Work to complete: All lines in the entries below that hold "triangle" make up the answer.

(Beginning of Data extract)

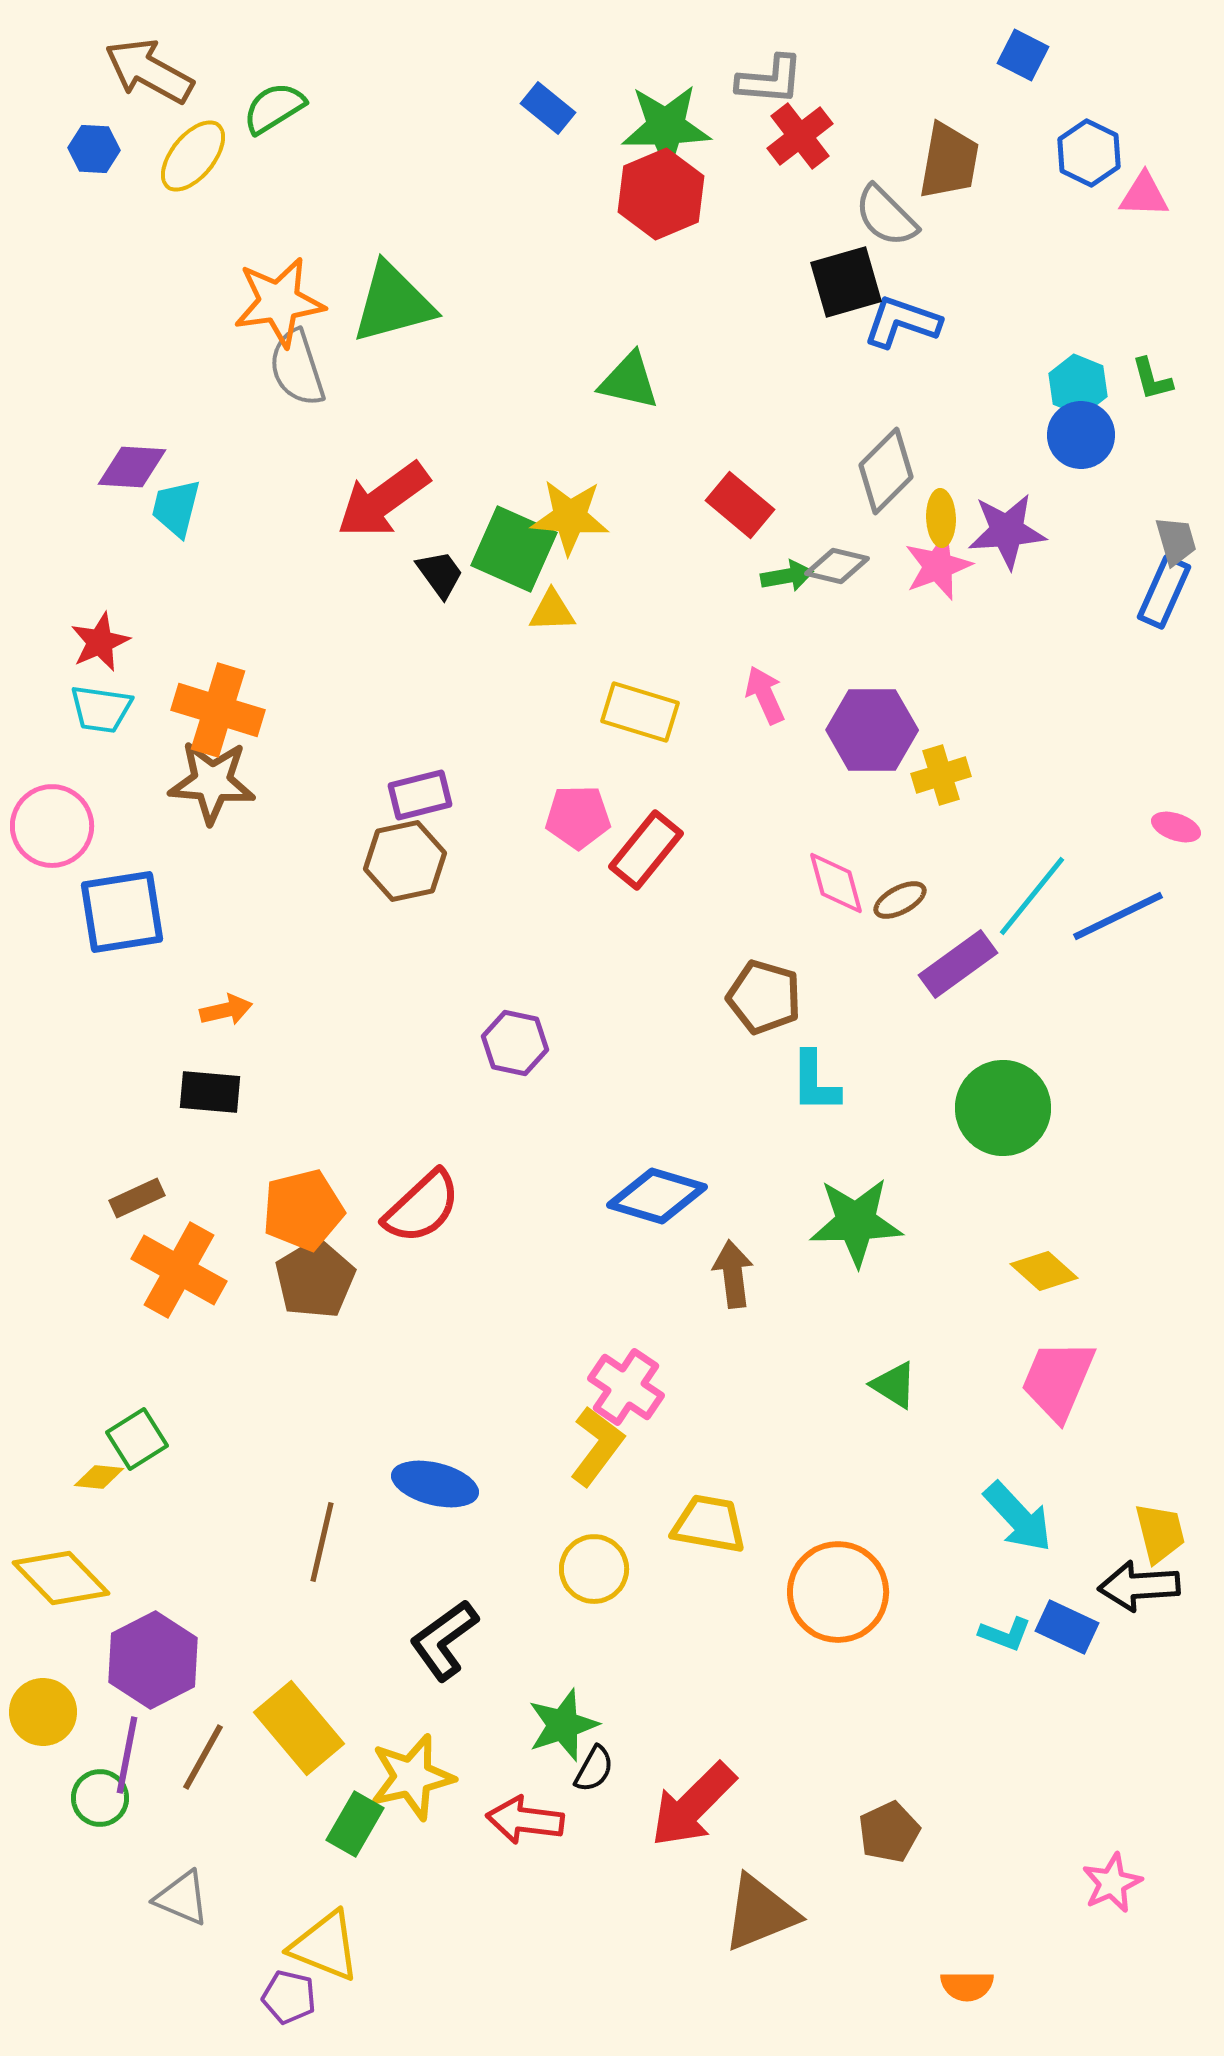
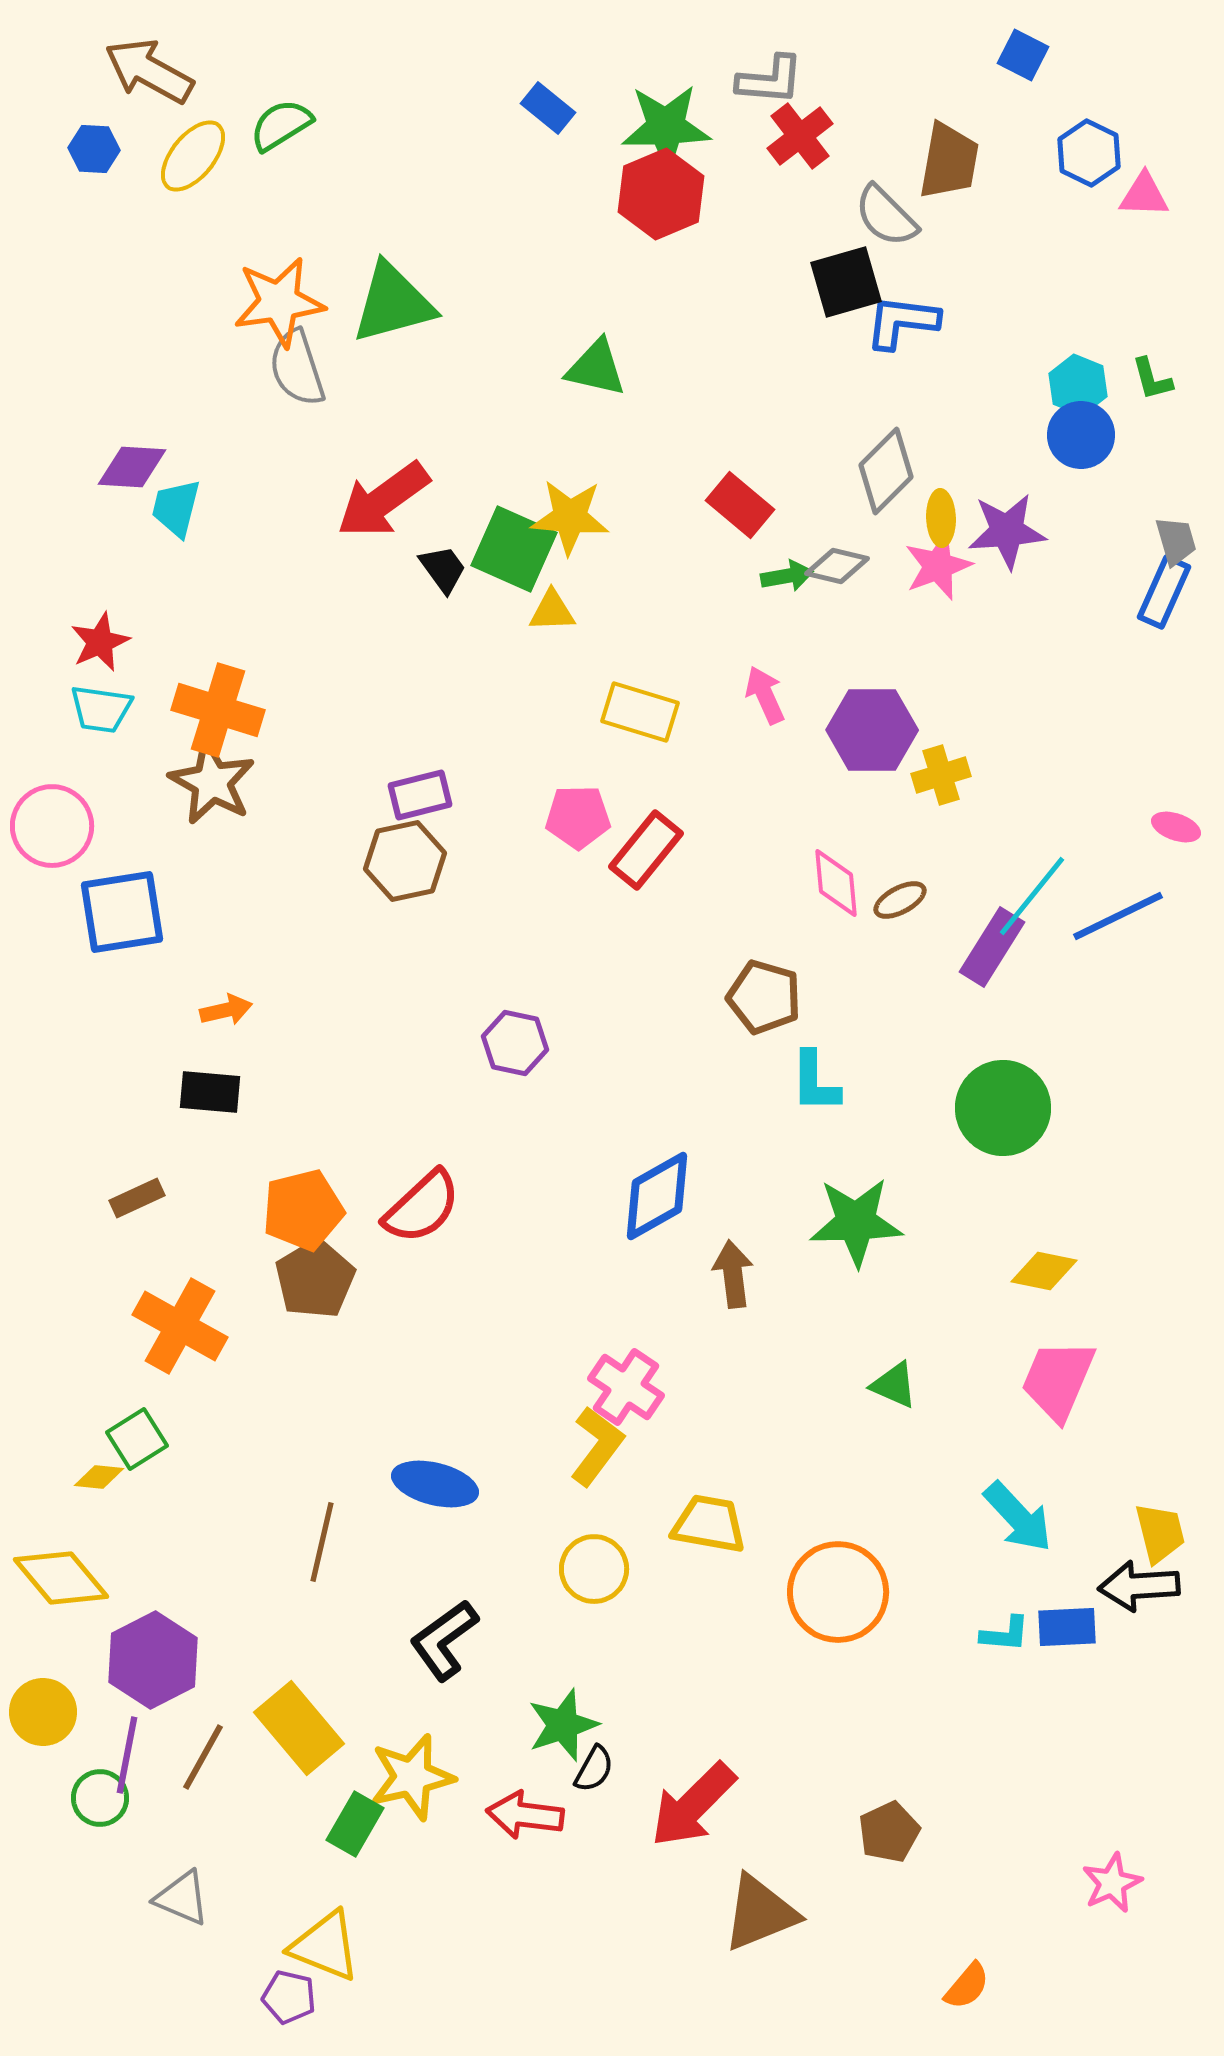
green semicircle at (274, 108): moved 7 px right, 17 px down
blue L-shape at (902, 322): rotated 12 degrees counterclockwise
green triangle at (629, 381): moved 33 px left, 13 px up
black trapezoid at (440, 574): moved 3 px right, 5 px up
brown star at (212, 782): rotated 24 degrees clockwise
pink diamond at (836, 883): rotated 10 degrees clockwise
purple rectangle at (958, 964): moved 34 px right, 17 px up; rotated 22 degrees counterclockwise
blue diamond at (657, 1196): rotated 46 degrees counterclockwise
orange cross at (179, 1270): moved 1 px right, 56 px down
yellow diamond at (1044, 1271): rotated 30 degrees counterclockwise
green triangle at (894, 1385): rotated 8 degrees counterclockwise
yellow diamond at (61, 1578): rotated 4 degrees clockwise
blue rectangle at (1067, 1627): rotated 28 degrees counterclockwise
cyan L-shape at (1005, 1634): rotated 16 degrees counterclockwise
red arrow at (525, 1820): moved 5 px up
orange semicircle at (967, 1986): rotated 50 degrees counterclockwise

(End of Data extract)

Task output:
green triangle at (629, 381): moved 33 px left, 13 px up
green triangle at (894, 1385): rotated 8 degrees counterclockwise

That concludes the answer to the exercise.